• _What to work on_:
Reproduce the entries verbatim, starting at the first line and ending with the line that contains "7: (692, 387)". Leave the pictures out of your answer.

• _Data provided_:
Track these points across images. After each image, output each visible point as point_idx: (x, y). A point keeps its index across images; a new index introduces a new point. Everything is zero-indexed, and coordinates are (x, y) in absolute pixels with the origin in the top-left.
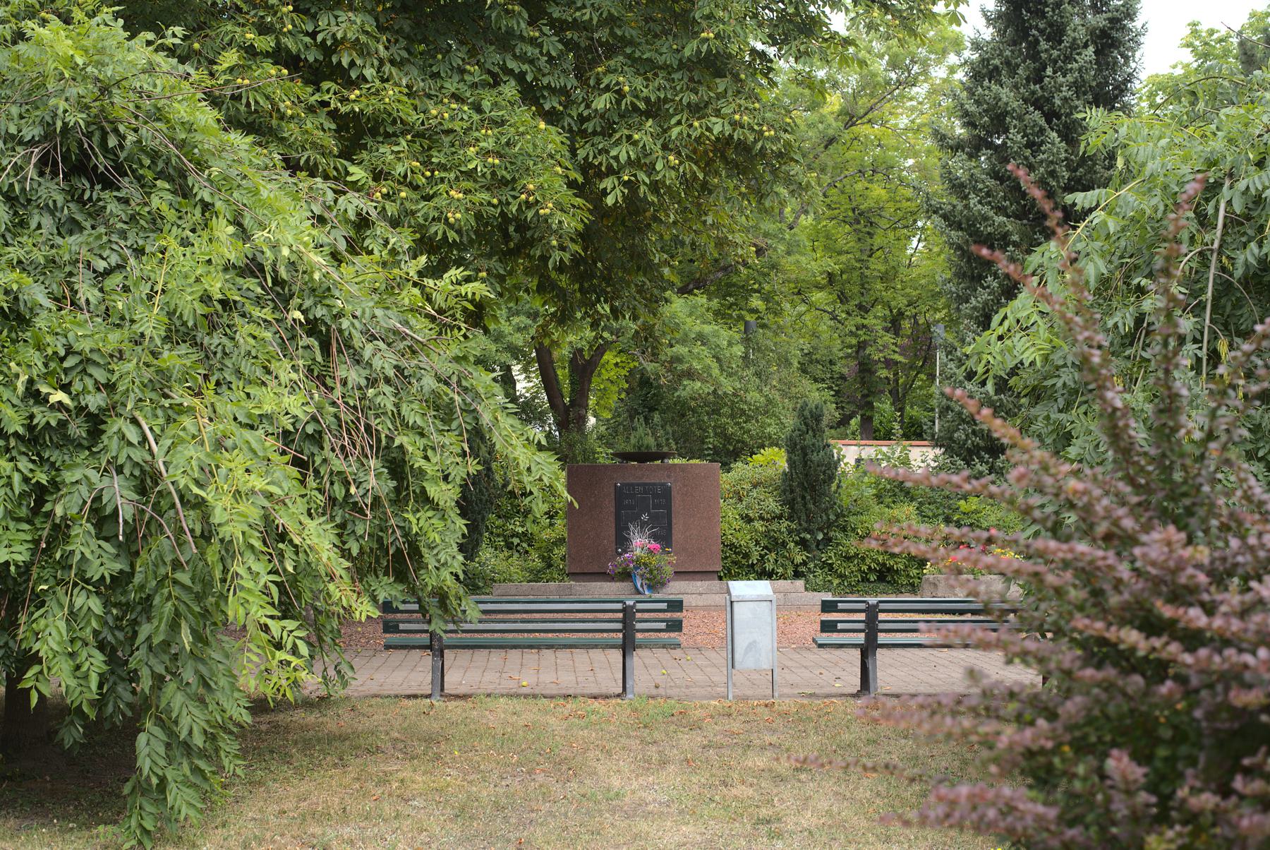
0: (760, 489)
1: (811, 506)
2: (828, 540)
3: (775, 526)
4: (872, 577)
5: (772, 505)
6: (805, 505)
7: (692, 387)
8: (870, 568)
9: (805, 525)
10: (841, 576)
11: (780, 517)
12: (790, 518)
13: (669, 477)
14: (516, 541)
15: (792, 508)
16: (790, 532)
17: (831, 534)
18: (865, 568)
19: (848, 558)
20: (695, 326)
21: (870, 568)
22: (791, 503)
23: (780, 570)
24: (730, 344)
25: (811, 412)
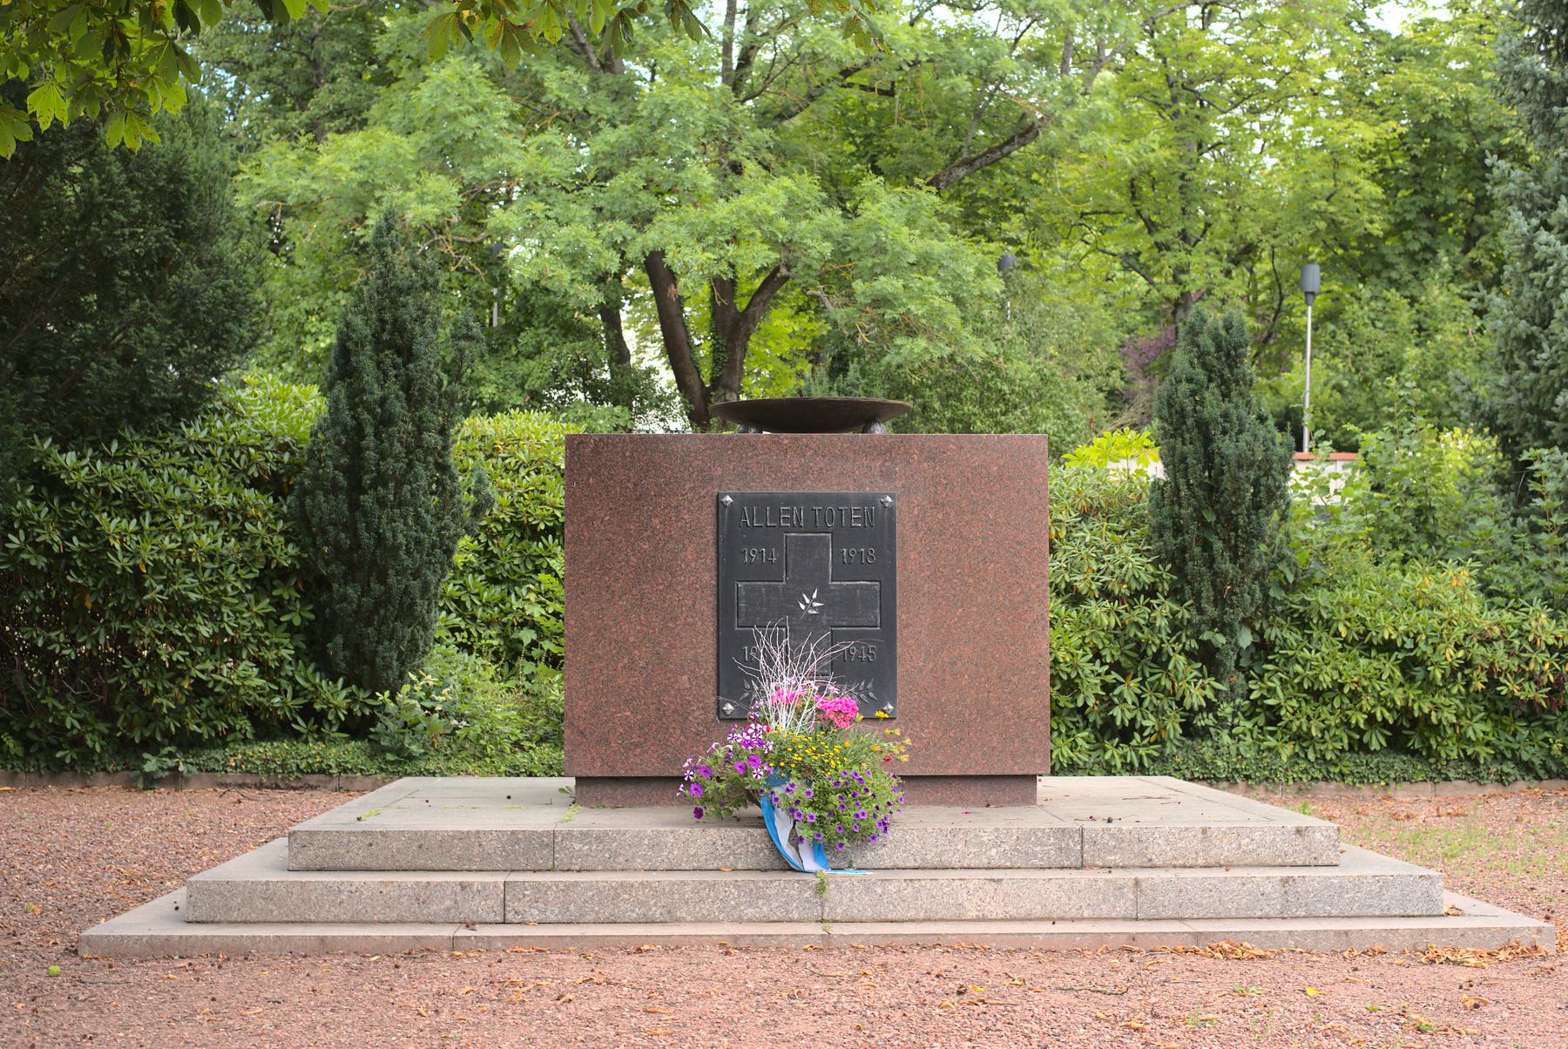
0: (1099, 523)
1: (1227, 566)
2: (1263, 648)
3: (1140, 614)
4: (1376, 741)
5: (1135, 565)
6: (1210, 562)
7: (912, 348)
8: (1371, 719)
9: (1212, 611)
10: (1301, 738)
11: (1151, 592)
12: (1175, 594)
13: (887, 475)
14: (527, 636)
15: (1179, 570)
16: (1176, 627)
17: (1272, 633)
18: (1359, 719)
19: (1316, 694)
20: (913, 244)
21: (1371, 719)
22: (1177, 559)
23: (1150, 722)
24: (980, 274)
25: (1216, 338)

• _Task result_:
Track these points across images. After each image, output each visible point as point_idx: (x, y). A point keeps its index across images; a new index introduces a new point. Everything is zero-indexed, and coordinates are (x, y) in absolute pixels with the origin in the top-left.
0: (760, 489)
1: (811, 506)
2: (828, 540)
3: (775, 526)
4: (872, 577)
5: (772, 505)
6: (805, 505)
7: (692, 387)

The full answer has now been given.